● Work task:
Which lines belong in the answer? Exactly those from the line containing "ORANGE HAMMER [447, 77]" through the last line of the records below, repeated as written.

● Material shown:
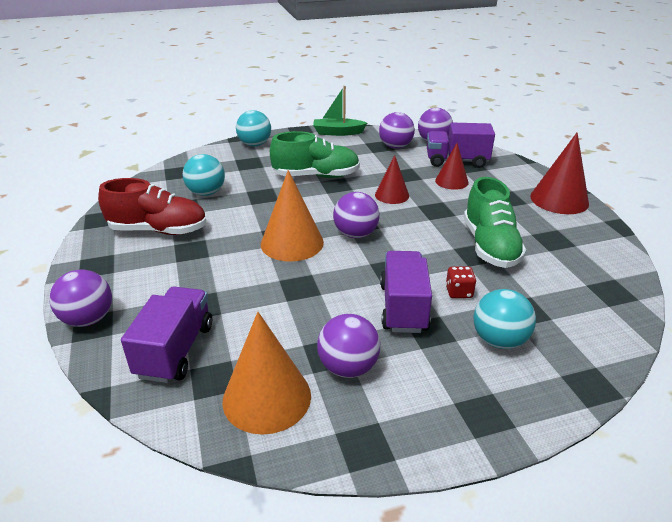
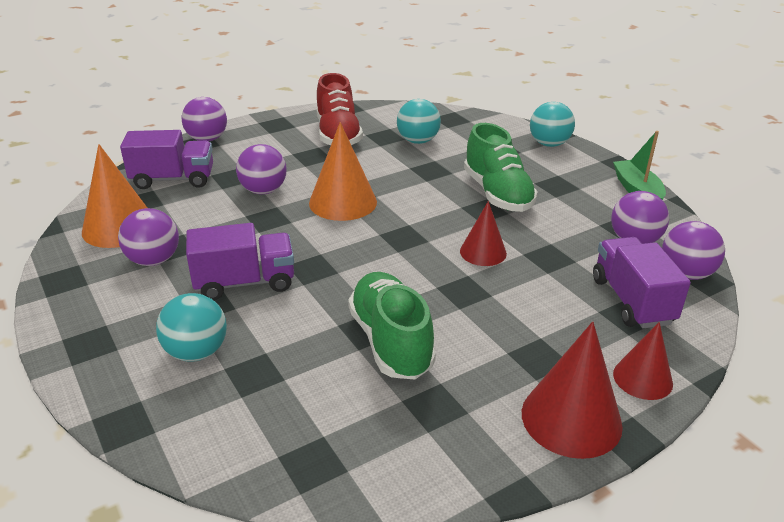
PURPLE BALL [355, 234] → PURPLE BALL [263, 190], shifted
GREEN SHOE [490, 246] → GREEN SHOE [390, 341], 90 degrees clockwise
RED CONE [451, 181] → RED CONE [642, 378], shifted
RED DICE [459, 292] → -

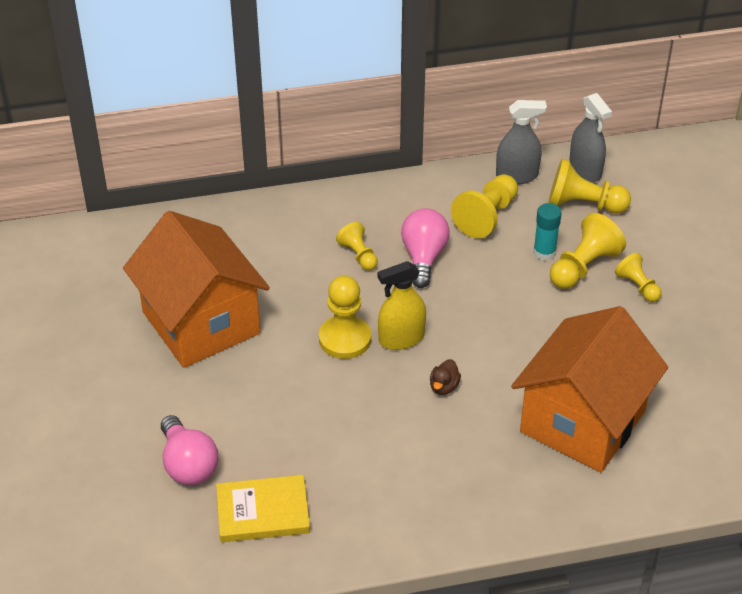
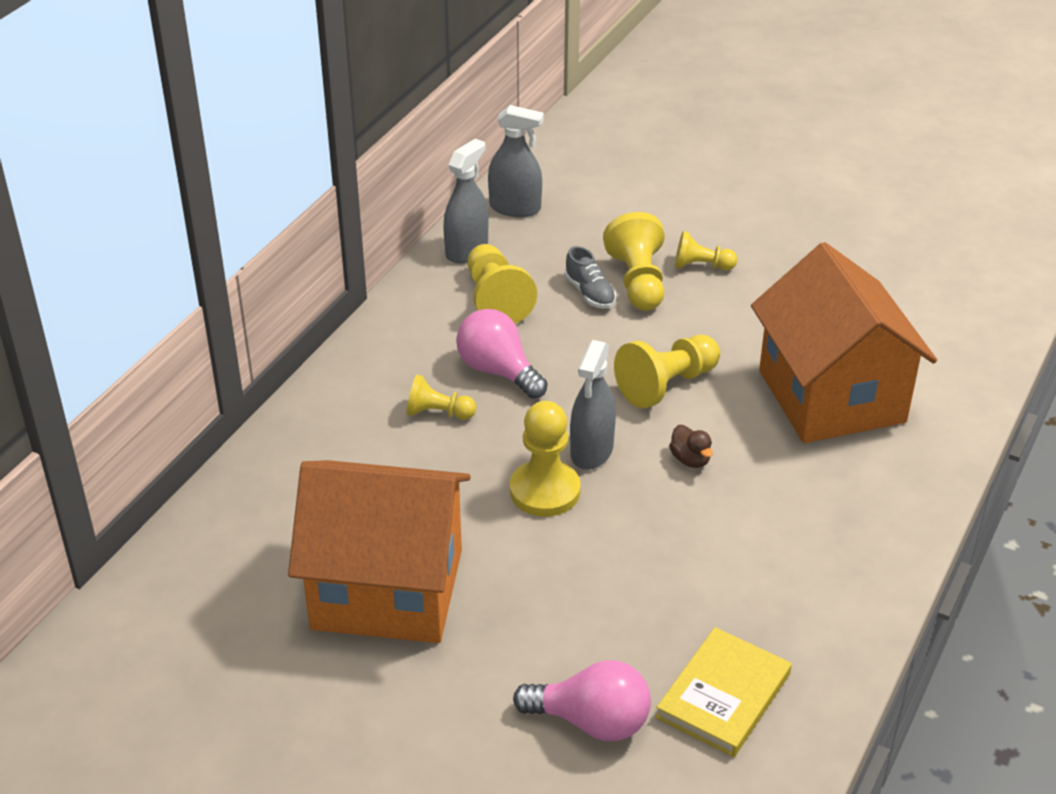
TURQUOISE GLUE STICK [544, 252] → GREY SHOE [590, 293]
YELLOW SPRAY BOTTLE [401, 338] → GREY SPRAY BOTTLE [592, 451]
YELLOW PAWN [583, 204] → YELLOW PAWN [666, 385], shifted

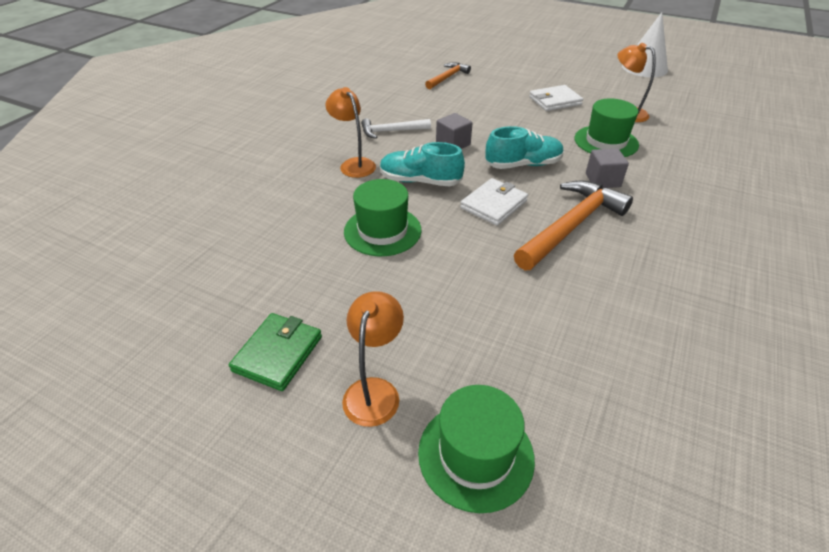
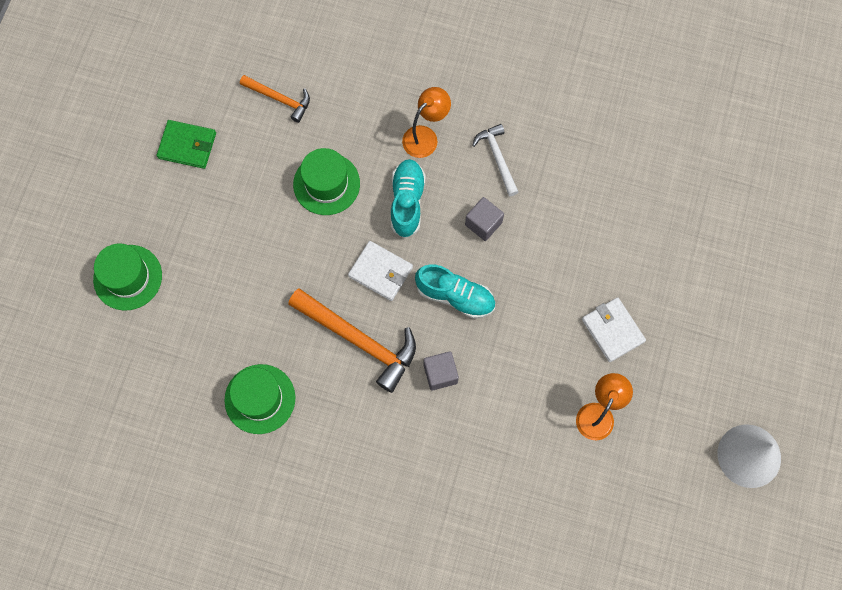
GREEN HAT [606, 141] → GREEN HAT [260, 399], shifted
ORANGE HAMMER [447, 77] → ORANGE HAMMER [279, 99], shifted
TURQUOISE SHOE [523, 165] → TURQUOISE SHOE [455, 296], 45 degrees counterclockwise
ORANGE LAMP [374, 391] → -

● Worked solution:
ORANGE HAMMER [447, 77] → ORANGE HAMMER [279, 99], shifted
TURQUOISE SHOE [523, 165] → TURQUOISE SHOE [455, 296], 45 degrees counterclockwise
ORANGE LAMP [374, 391] → -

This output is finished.